STUDY MATERIAL »
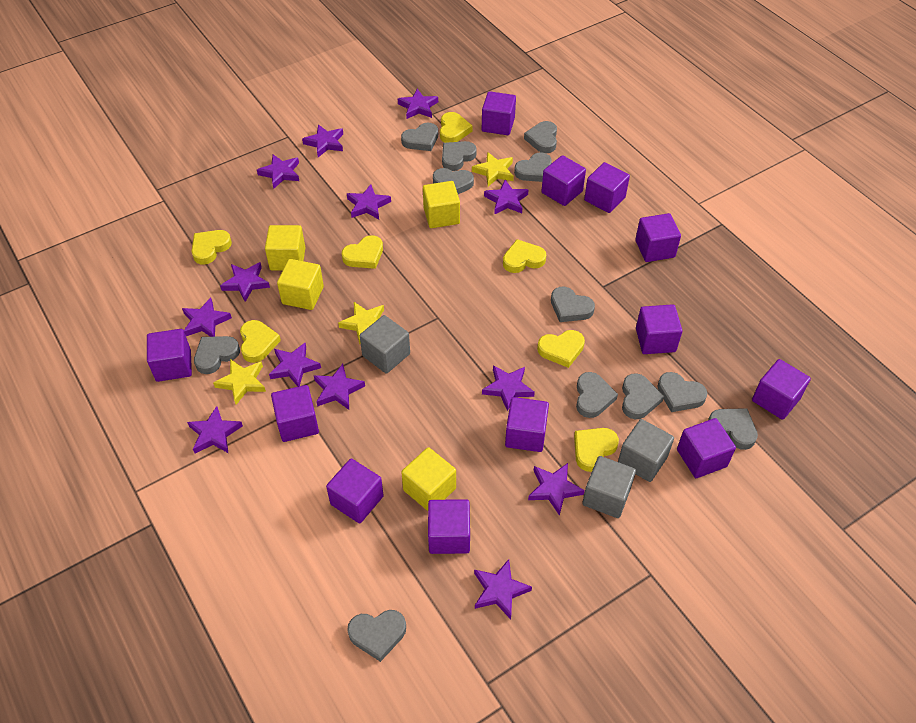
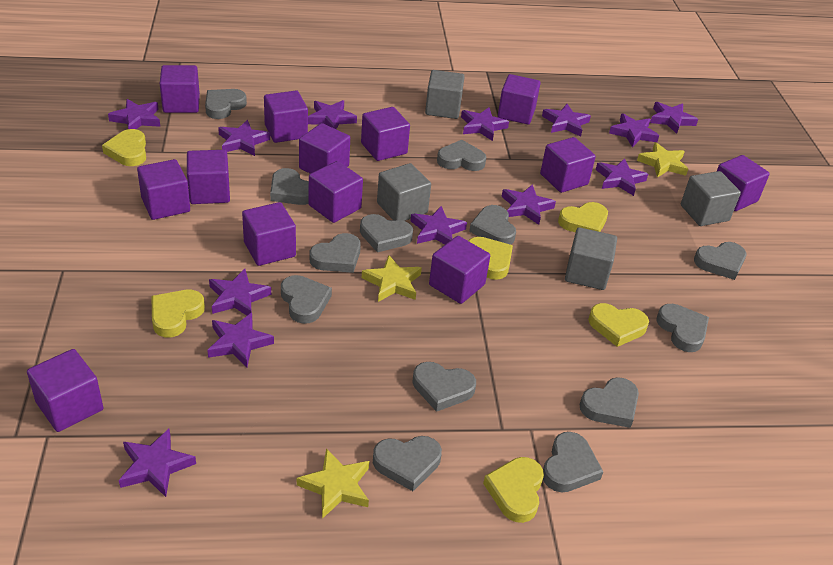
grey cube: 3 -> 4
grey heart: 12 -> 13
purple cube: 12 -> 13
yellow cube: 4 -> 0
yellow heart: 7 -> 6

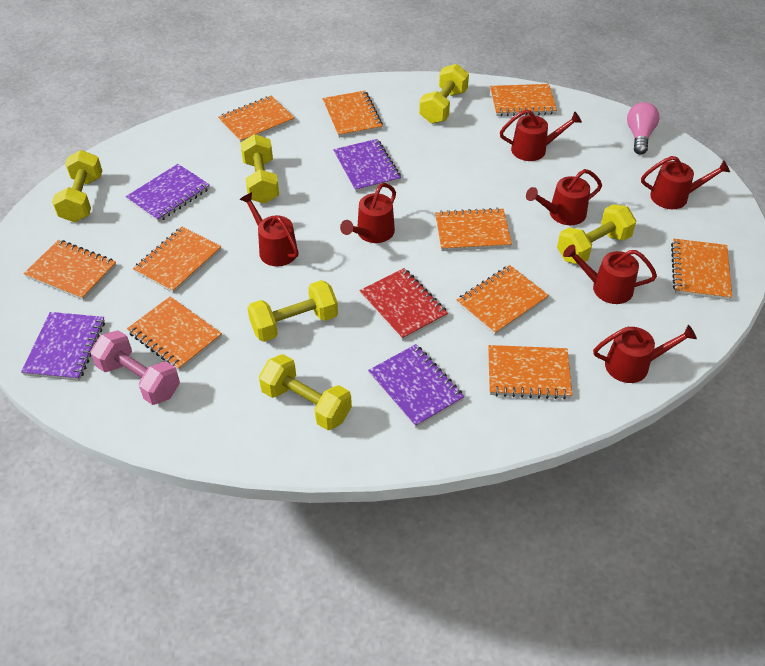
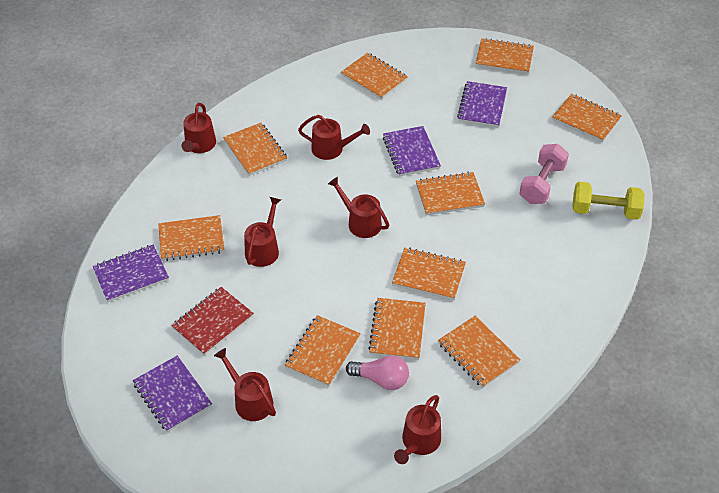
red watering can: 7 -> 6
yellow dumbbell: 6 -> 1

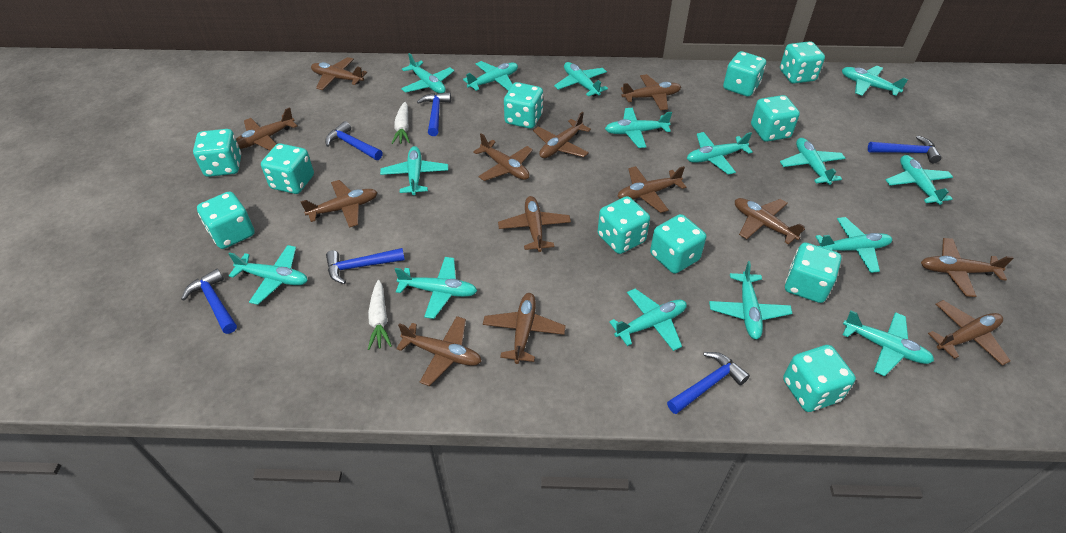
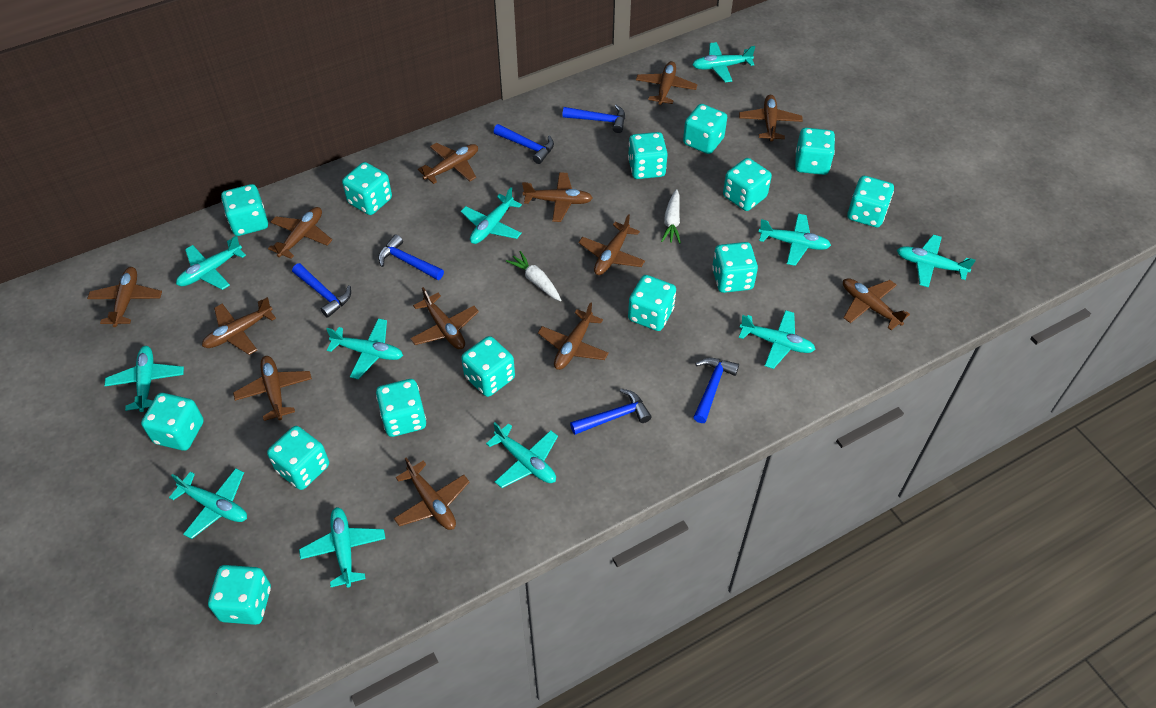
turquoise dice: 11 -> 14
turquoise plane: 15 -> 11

PROBLEM REQUIREMENTS »
Could you repeat all of the entries exactly, without the pictures?

WRITTEN SOLUTION »
grey cube: 3 -> 4
grey heart: 12 -> 13
purple cube: 12 -> 13
yellow cube: 4 -> 0
yellow heart: 7 -> 6

red watering can: 7 -> 6
yellow dumbbell: 6 -> 1

turquoise dice: 11 -> 14
turquoise plane: 15 -> 11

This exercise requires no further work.